:: Exercise goal ::
Once the line containing "RFID pin IRQ: 5 -> 8" is found in the records below, return it and each following line exactly, up to and including the line containing "OLED pin SCL: D4 -> D0", and nothing else.

Change listing data
== == ==
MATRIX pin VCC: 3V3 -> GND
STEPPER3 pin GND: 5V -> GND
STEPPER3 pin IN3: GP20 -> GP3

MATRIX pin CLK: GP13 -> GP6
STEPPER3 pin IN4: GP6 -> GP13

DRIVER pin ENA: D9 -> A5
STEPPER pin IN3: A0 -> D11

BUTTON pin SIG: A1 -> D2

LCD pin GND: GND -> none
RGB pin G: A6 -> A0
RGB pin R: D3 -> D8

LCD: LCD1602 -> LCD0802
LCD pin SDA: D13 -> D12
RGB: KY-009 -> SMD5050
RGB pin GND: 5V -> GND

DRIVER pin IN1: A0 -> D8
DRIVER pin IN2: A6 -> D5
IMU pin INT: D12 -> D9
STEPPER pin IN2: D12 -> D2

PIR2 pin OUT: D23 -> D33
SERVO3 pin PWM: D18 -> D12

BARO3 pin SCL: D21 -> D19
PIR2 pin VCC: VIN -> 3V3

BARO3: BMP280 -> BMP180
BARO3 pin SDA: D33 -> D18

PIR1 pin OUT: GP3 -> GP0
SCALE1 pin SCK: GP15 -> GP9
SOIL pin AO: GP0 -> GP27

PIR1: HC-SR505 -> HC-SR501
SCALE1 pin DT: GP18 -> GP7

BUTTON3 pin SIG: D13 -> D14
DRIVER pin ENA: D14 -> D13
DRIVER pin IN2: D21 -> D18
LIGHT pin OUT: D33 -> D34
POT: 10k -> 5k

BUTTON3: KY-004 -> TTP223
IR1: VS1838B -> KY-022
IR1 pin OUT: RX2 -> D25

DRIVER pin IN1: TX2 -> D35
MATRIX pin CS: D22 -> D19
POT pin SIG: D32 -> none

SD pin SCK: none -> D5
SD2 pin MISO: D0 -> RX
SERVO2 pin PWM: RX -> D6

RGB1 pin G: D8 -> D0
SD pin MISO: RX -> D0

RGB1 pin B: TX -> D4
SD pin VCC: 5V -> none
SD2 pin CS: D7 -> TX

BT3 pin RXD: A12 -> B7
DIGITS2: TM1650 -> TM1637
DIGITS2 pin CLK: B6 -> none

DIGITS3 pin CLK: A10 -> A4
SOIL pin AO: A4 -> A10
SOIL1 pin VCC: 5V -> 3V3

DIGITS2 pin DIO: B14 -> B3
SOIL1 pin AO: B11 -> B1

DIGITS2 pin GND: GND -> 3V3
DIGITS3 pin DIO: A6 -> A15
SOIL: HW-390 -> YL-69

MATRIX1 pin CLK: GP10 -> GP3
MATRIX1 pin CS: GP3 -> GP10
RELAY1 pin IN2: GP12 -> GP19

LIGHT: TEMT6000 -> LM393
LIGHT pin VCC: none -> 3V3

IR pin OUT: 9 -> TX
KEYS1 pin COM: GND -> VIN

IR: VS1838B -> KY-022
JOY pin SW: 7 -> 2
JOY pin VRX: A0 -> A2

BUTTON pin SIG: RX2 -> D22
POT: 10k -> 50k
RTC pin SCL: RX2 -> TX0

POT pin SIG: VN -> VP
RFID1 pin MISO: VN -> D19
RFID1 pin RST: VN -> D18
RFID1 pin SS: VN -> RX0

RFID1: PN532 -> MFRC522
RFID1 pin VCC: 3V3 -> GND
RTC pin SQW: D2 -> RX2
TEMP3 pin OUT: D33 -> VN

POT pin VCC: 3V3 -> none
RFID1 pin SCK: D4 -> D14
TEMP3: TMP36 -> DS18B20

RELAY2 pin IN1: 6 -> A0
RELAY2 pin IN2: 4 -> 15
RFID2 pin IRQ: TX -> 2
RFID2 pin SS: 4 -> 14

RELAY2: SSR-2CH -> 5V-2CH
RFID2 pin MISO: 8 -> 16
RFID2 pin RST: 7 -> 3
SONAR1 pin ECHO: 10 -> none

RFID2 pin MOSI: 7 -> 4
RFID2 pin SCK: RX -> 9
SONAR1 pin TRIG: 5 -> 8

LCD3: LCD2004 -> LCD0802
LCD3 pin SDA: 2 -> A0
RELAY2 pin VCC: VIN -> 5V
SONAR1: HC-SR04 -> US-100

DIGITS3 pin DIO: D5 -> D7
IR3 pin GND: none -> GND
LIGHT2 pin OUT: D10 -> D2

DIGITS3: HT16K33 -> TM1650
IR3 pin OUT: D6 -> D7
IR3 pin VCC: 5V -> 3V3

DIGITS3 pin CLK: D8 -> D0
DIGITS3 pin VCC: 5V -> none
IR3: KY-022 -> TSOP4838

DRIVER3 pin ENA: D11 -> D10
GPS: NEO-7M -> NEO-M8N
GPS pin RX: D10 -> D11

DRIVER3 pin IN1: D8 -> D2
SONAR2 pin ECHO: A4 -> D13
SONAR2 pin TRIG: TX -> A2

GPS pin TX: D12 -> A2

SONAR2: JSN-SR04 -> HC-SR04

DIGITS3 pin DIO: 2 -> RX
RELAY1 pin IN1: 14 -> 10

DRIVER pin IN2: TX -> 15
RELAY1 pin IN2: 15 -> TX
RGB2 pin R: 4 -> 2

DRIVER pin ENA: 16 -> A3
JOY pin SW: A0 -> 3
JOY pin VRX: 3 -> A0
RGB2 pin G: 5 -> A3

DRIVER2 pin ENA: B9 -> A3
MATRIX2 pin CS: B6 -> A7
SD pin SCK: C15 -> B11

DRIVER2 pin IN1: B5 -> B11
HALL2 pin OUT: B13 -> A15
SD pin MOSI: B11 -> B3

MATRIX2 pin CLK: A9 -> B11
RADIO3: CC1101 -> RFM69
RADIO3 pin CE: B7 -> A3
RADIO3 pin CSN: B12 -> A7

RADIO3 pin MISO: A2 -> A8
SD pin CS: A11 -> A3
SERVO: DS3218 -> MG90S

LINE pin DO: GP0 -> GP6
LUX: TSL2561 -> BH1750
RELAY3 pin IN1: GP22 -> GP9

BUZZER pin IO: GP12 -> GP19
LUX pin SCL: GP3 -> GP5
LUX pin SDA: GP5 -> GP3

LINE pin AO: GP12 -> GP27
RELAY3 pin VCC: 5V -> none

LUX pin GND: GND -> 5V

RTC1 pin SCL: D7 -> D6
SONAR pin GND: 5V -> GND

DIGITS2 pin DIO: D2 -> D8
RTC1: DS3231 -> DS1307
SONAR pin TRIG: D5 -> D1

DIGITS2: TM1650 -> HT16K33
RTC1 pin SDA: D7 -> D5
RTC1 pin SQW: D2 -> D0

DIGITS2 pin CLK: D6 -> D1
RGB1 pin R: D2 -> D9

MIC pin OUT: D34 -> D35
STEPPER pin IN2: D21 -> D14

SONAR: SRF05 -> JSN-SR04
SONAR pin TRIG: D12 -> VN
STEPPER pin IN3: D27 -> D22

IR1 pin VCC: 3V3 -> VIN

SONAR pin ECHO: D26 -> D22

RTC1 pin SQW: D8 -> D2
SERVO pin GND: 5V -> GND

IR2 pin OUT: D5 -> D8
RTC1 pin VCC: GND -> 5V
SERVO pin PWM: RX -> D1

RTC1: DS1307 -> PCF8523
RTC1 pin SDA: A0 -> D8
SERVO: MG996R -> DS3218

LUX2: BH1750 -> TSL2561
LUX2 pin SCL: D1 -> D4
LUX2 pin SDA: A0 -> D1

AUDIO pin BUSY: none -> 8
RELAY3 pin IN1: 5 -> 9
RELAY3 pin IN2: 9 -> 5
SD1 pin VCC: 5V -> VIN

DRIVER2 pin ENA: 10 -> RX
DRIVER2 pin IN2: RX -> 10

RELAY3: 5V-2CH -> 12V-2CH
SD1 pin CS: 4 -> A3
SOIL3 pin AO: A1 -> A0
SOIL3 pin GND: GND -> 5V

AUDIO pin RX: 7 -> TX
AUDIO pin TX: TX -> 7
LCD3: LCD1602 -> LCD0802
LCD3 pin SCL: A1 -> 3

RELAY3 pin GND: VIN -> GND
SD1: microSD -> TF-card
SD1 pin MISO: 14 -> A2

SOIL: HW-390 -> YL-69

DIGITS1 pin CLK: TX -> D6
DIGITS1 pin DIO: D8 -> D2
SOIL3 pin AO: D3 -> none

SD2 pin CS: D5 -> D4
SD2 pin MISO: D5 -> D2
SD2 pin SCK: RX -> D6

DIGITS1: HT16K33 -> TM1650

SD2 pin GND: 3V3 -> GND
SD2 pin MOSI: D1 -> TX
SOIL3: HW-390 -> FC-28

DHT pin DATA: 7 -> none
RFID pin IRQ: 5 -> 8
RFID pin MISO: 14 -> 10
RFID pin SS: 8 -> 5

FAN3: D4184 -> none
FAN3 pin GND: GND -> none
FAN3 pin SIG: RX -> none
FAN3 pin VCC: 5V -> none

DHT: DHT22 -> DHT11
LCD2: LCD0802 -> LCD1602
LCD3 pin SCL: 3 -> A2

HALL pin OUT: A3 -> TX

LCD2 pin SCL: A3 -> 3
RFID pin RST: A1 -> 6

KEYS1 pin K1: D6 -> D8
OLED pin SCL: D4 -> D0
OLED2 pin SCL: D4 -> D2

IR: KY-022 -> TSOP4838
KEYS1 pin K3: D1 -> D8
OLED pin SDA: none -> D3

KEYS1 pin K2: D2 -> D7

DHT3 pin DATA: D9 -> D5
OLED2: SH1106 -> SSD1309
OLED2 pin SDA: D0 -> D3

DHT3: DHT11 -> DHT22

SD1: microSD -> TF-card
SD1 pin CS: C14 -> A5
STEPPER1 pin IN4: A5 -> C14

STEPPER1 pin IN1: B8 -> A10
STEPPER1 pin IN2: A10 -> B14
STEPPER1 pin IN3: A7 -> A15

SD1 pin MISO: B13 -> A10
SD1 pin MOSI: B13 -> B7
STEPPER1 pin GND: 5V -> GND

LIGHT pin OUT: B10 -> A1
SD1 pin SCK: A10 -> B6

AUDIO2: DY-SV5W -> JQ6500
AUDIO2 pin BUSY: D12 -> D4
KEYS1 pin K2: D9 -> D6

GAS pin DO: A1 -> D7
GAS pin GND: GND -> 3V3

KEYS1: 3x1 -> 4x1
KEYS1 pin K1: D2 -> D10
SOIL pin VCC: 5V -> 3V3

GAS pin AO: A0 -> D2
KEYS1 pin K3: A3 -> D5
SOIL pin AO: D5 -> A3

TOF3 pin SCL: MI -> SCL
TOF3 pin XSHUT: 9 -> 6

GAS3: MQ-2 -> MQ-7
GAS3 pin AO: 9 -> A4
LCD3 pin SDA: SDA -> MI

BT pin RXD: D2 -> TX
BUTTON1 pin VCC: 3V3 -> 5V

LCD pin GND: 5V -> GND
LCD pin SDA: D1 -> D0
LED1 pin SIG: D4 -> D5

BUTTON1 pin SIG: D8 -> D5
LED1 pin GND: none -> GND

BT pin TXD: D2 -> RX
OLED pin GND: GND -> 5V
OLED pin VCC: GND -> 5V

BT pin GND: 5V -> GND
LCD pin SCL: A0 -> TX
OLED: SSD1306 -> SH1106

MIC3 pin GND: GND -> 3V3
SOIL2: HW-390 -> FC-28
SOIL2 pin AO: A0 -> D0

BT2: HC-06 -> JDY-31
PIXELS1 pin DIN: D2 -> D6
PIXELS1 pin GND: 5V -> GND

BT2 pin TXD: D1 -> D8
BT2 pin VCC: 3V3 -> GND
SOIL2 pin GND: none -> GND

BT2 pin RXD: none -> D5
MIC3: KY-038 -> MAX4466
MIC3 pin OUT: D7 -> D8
== == ==
:: Solution ::
RFID pin IRQ: 5 -> 8
RFID pin MISO: 14 -> 10
RFID pin SS: 8 -> 5

FAN3: D4184 -> none
FAN3 pin GND: GND -> none
FAN3 pin SIG: RX -> none
FAN3 pin VCC: 5V -> none

DHT: DHT22 -> DHT11
LCD2: LCD0802 -> LCD1602
LCD3 pin SCL: 3 -> A2

HALL pin OUT: A3 -> TX

LCD2 pin SCL: A3 -> 3
RFID pin RST: A1 -> 6

KEYS1 pin K1: D6 -> D8
OLED pin SCL: D4 -> D0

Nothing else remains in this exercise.